- What the exercise asks: Restate the full listing word for word and leave the pictures out.

+++ Data for this task +++

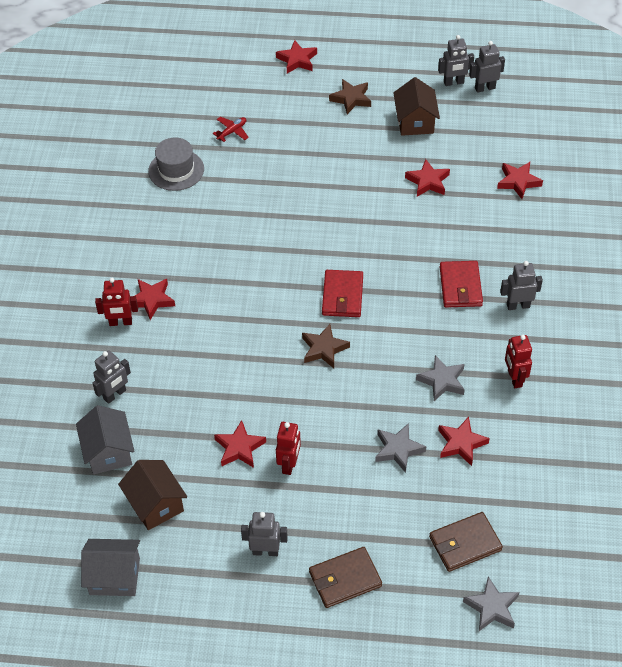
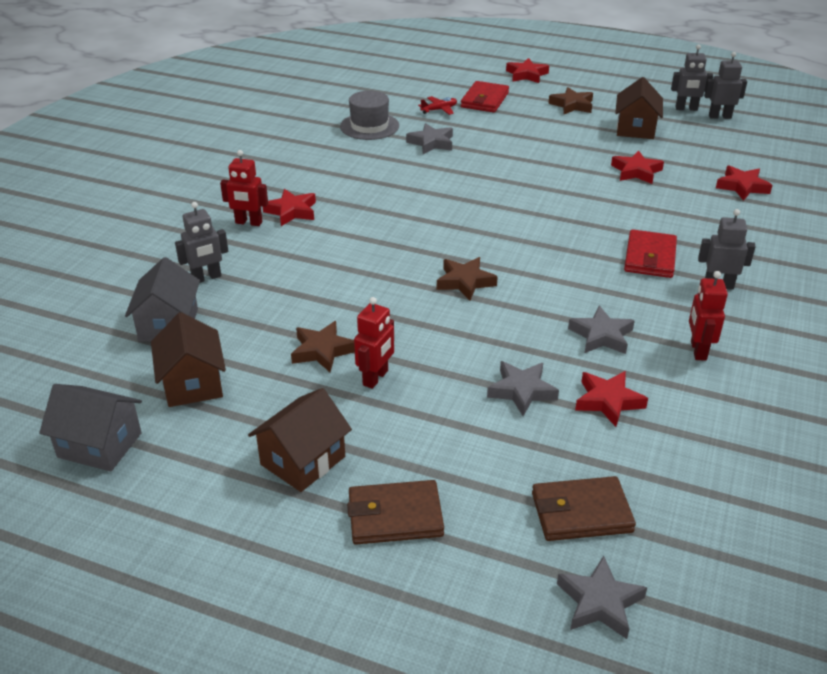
camera: 15 degrees right, 15 degrees down
(239, 448) = (322, 351): red star -> brown star
(240, 181) = (431, 143): none -> grey star
(265, 551) = (303, 460): grey robot -> brown house
(342, 296) = (505, 242): red wallet -> red wallet (484, 100)

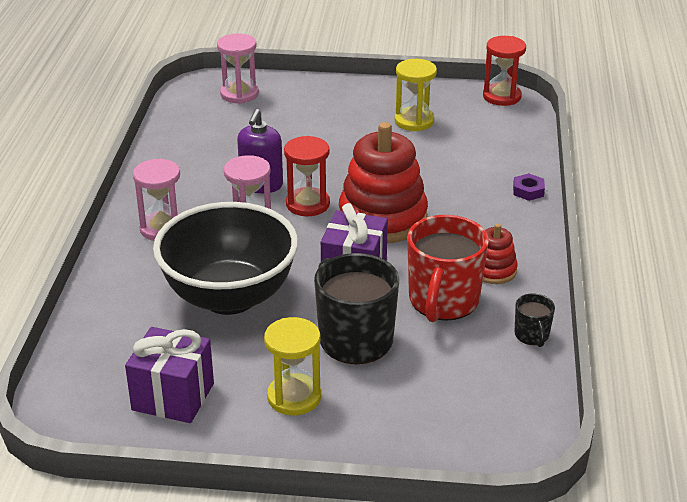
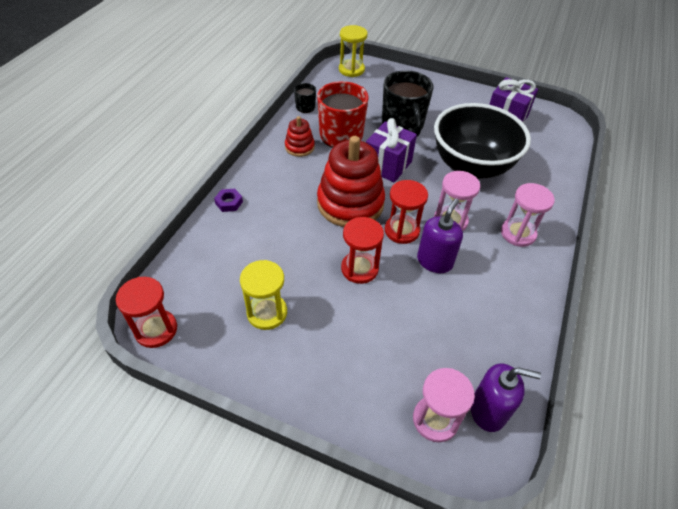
camera: 165 degrees left, 15 degrees up
(196, 105) = (488, 410): none -> purple soap dispenser
(294, 397) = (443, 105): yellow hourglass -> yellow hourglass (351, 70)
(342, 164) = (359, 269): none -> red hourglass

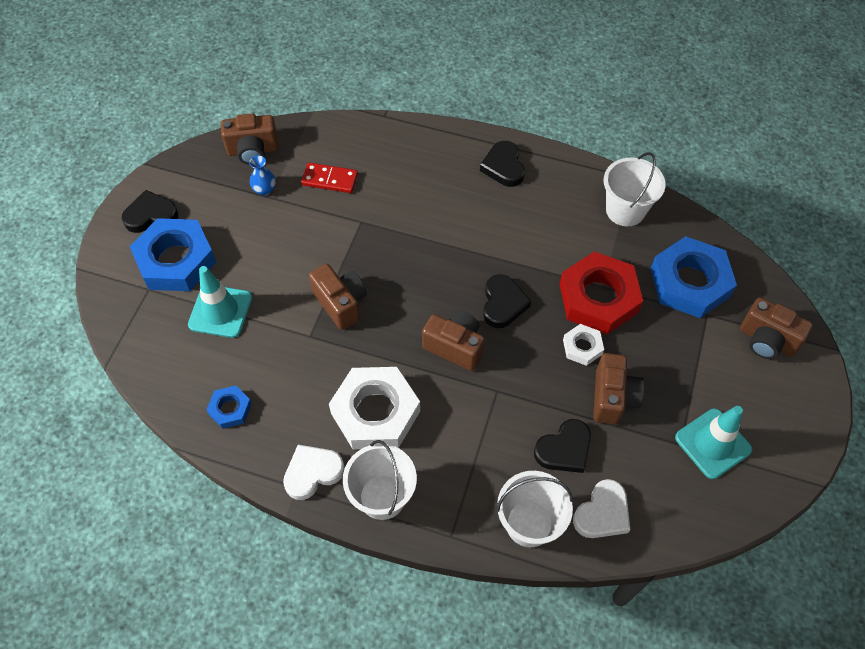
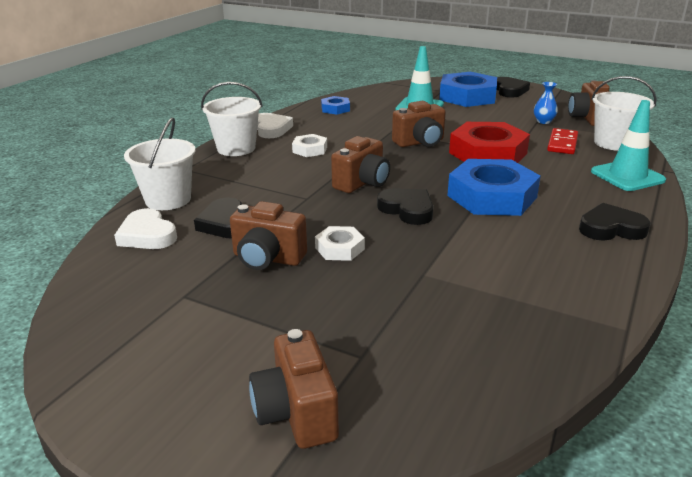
camera: 100 degrees right, 30 degrees down
(375, 412) = (310, 149): white nut -> white nut, size x0.49
(503, 304) = (407, 210): black heart -> black heart turned 150 degrees counterclockwise
(598, 298) = (405, 268): red nut -> red nut (487, 153)
(625, 210) = (557, 311): white bucket -> white bucket (613, 143)
(690, 282) = (421, 350): blue nut -> blue nut (492, 196)
(713, 443) = (168, 320): turquoise traffic cone -> turquoise traffic cone (627, 176)
(766, 340) = (296, 413): brown camera -> brown camera turned 60 degrees counterclockwise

+++

- Exercise response:
camera: 15 degrees right, 15 degrees down
(239, 448) = (322, 351): red star -> brown star
(240, 181) = (431, 143): none -> grey star
(265, 551) = (303, 460): grey robot -> brown house
(342, 296) = (505, 242): red wallet -> red wallet (484, 100)

camera: 165 degrees left, 15 degrees up
(196, 105) = (488, 410): none -> purple soap dispenser
(294, 397) = (443, 105): yellow hourglass -> yellow hourglass (351, 70)
(342, 164) = (359, 269): none -> red hourglass

camera: 100 degrees right, 30 degrees down
(375, 412) = (310, 149): white nut -> white nut, size x0.49
(503, 304) = (407, 210): black heart -> black heart turned 150 degrees counterclockwise
(598, 298) = (405, 268): red nut -> red nut (487, 153)
(625, 210) = (557, 311): white bucket -> white bucket (613, 143)
(690, 282) = (421, 350): blue nut -> blue nut (492, 196)
(713, 443) = (168, 320): turquoise traffic cone -> turquoise traffic cone (627, 176)
(766, 340) = (296, 413): brown camera -> brown camera turned 60 degrees counterclockwise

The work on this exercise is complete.